Among the lines of this material, find those holding the word "purple" and report how many there are, with nothing added.

> **Extracted records**
-=-=-

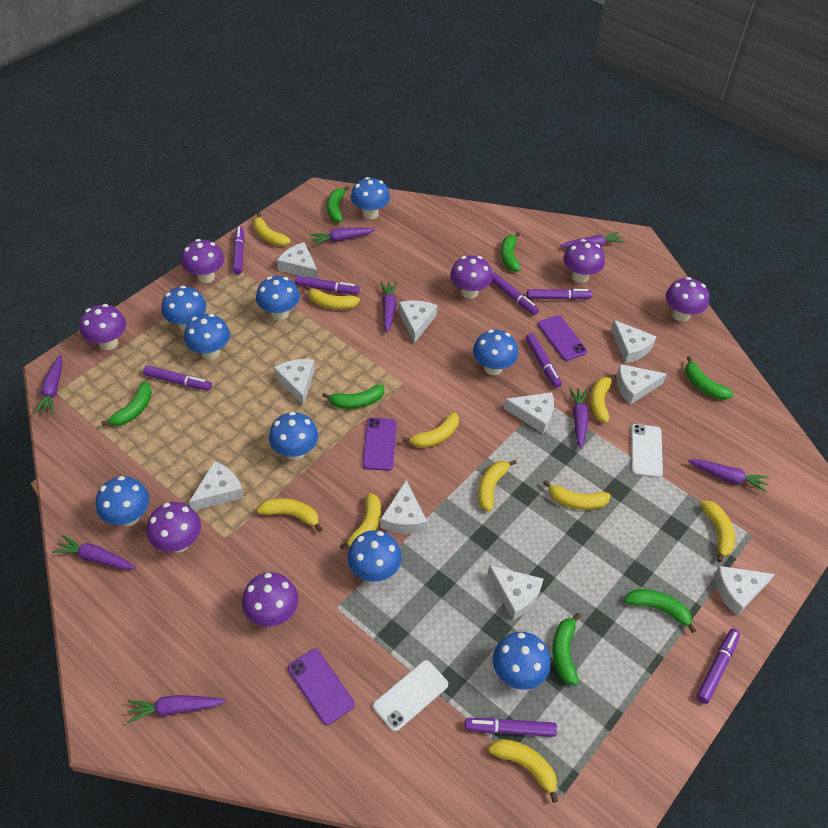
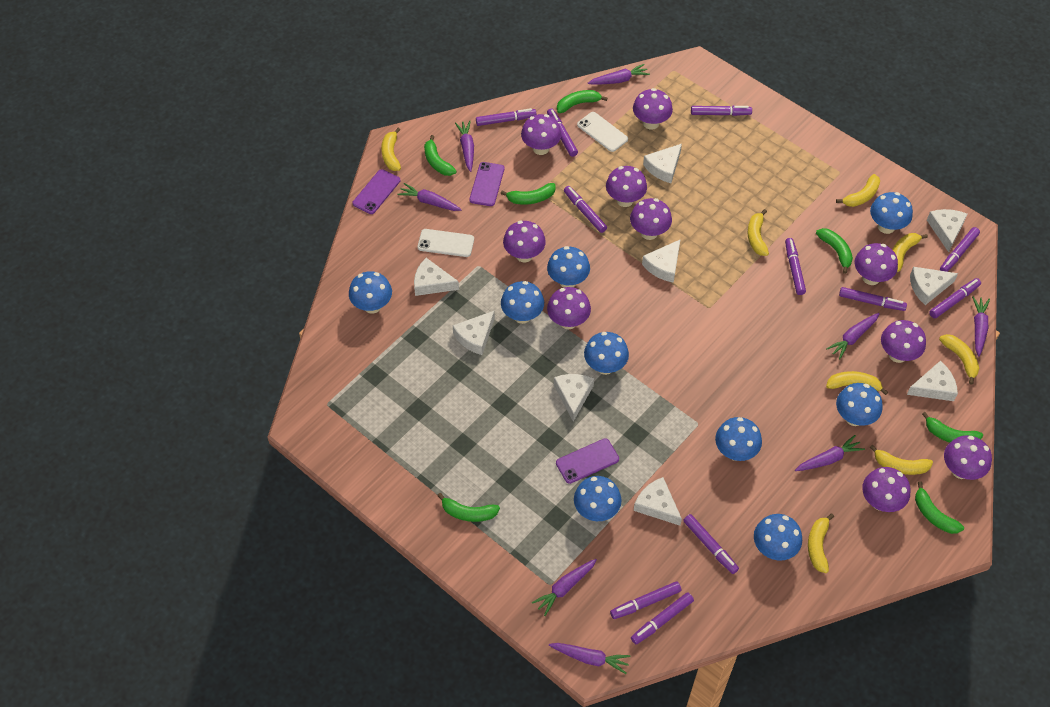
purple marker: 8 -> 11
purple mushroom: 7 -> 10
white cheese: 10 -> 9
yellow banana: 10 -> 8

-=-=-

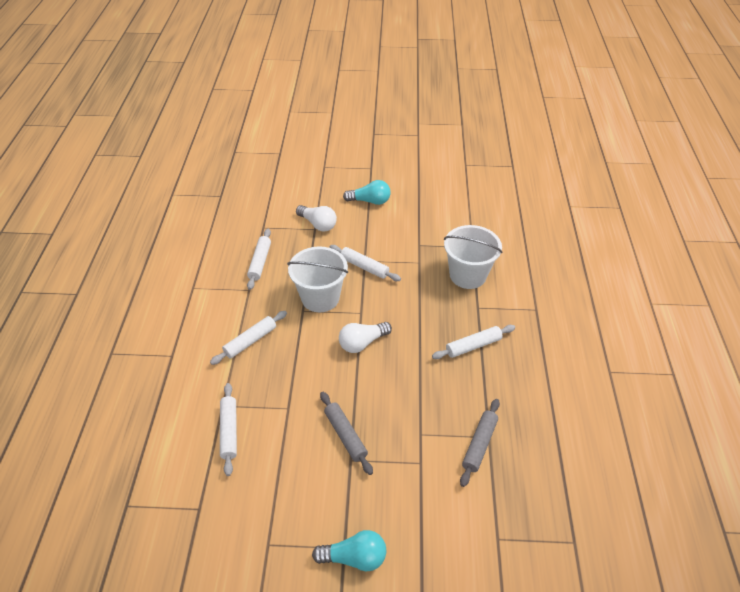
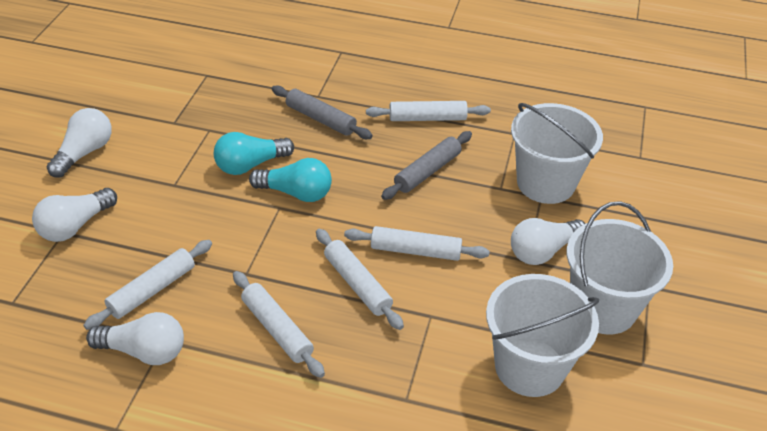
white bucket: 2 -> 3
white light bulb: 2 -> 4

-=-=-

> **Written response**
2